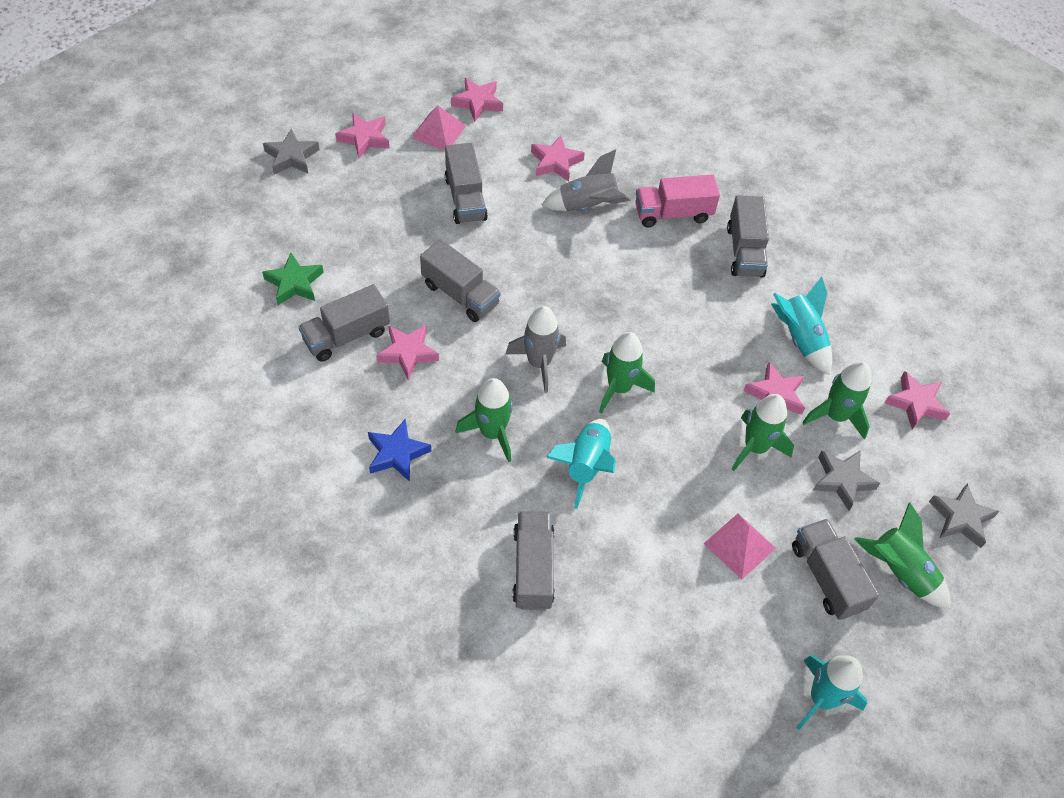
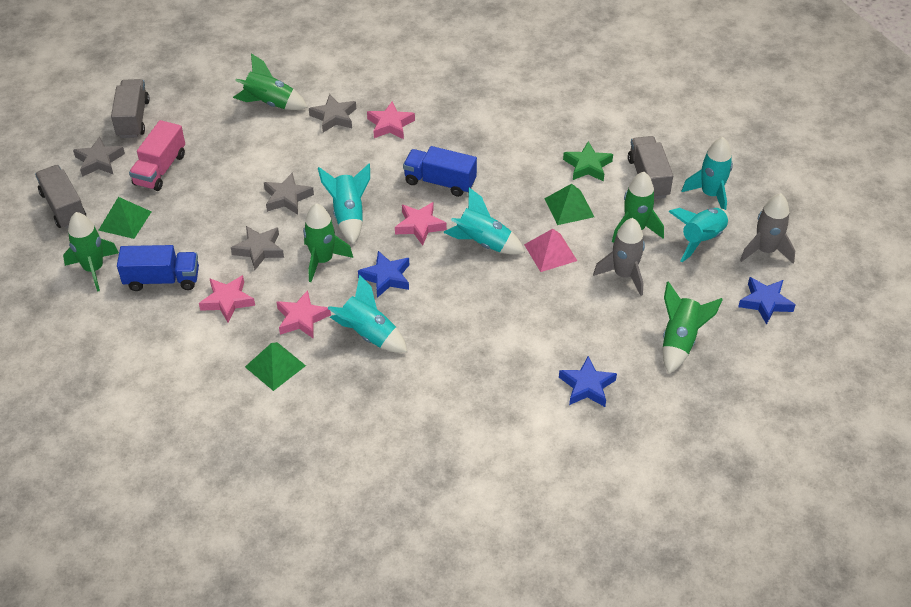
blue star: 1 -> 3
blue truck: 0 -> 2
green pyramid: 0 -> 3
grey star: 3 -> 4
grey truck: 6 -> 3
pink pyramid: 2 -> 1
pink star: 6 -> 4
turquoise rocket: 3 -> 5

- **TASK ITEM**
All entries must come back exactly as written, though without their pictures.

- **SOLUTION TO THIS TASK**
blue star: 1 -> 3
blue truck: 0 -> 2
green pyramid: 0 -> 3
grey star: 3 -> 4
grey truck: 6 -> 3
pink pyramid: 2 -> 1
pink star: 6 -> 4
turquoise rocket: 3 -> 5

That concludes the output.